◆ **About this exercise**: The number of lines containing the word "hammer" is all you should give; count them in the records below.

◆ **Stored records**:
★ ★ ★ ★ ★ ★ ★

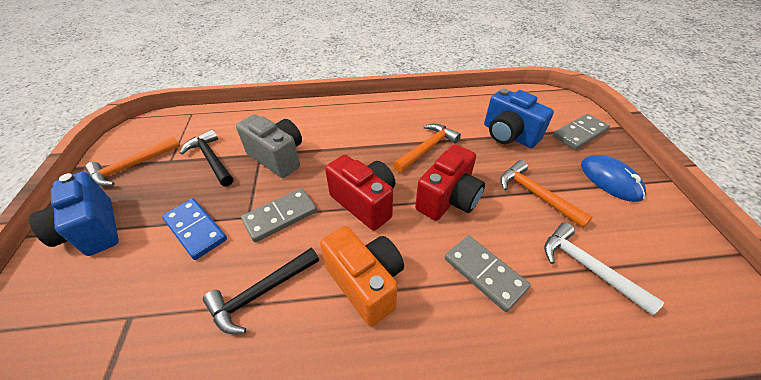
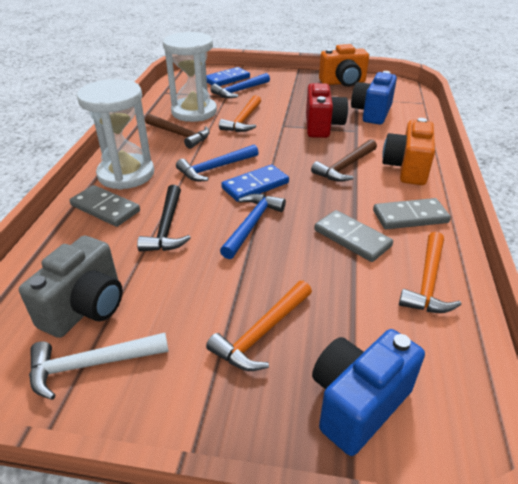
black hammer: 2 -> 1
blue domino: 1 -> 2
blue hammer: 0 -> 3
blue mouse: 1 -> 0
brown hammer: 0 -> 2
orange camera: 1 -> 2
red camera: 2 -> 1
white hourglass: 0 -> 2

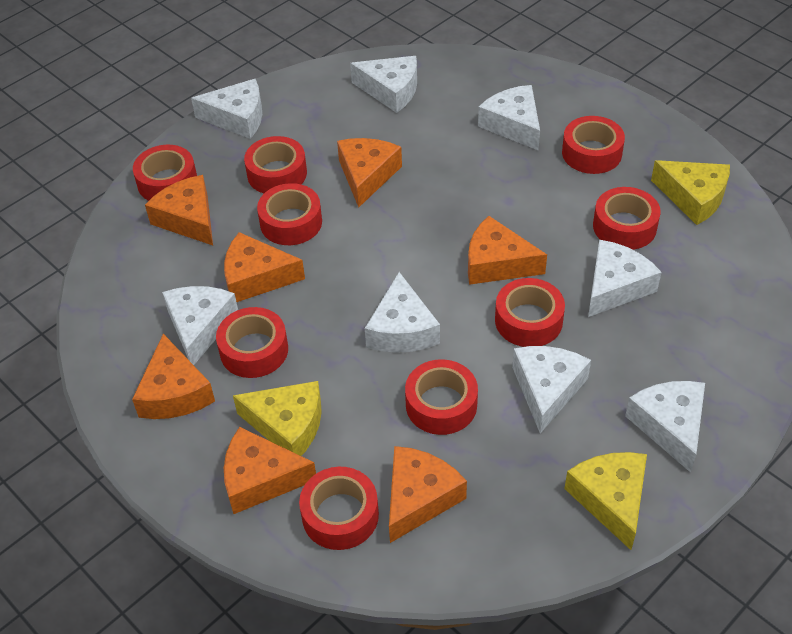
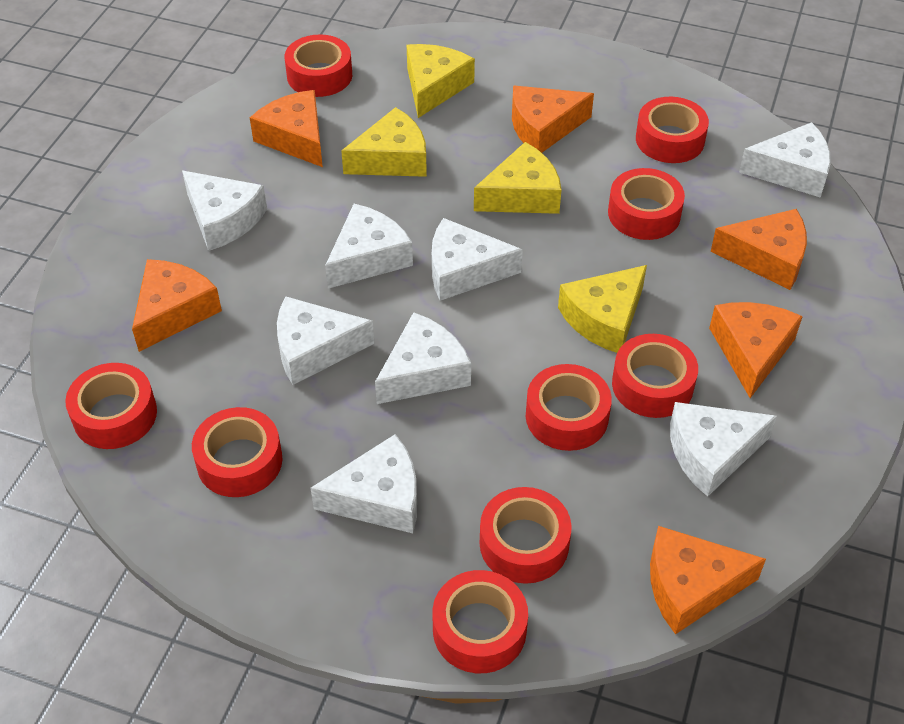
orange cheese: 7 -> 6
yellow cheese: 3 -> 4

★ ★ ★ ★ ★ ★ ★

◆ **Task answer**: 3